::: Information shown
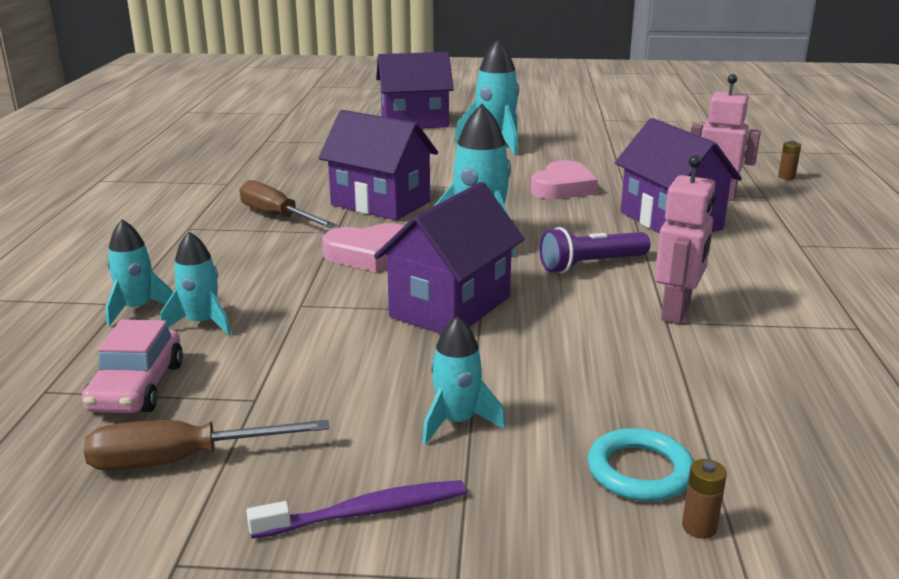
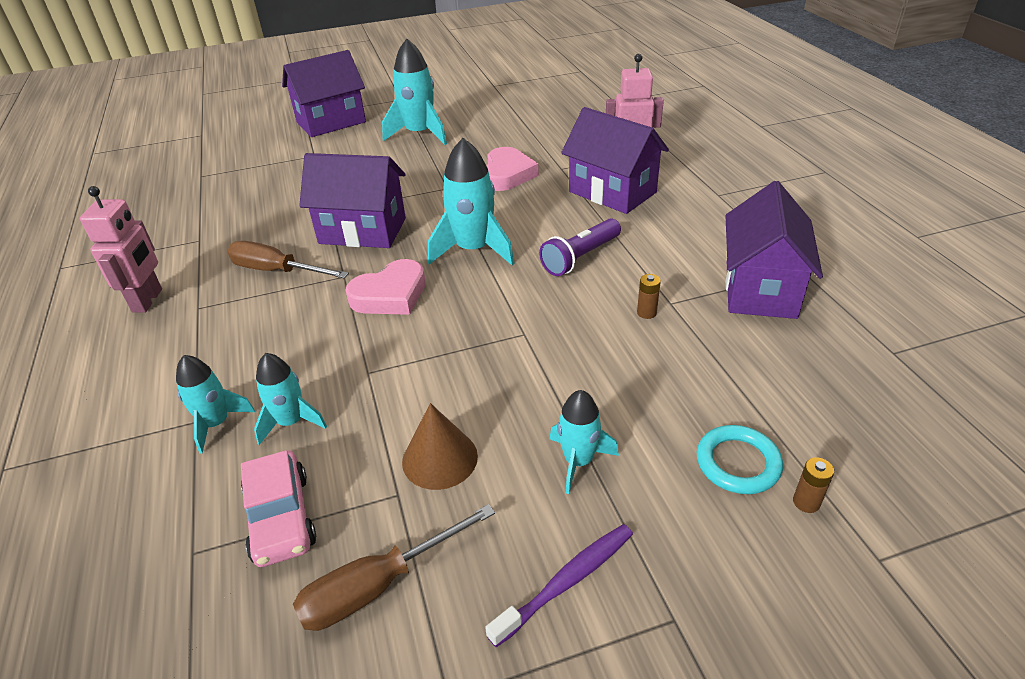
camera: 20 degrees left, 15 degrees up
(316, 383) = (440, 458): none -> brown cone
(450, 307) = (497, 336): purple house -> purple house (760, 289)
(676, 312) = (672, 291): pink robot -> pink robot (148, 301)
(786, 177) = (670, 123): brown battery -> brown battery (646, 313)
::::::
Prompt:
Reproduce the data verbatim and omit each image.

Answer to this exercise:
camera: 20 degrees left, 15 degrees up
(316, 383) = (440, 458): none -> brown cone
(450, 307) = (497, 336): purple house -> purple house (760, 289)
(676, 312) = (672, 291): pink robot -> pink robot (148, 301)
(786, 177) = (670, 123): brown battery -> brown battery (646, 313)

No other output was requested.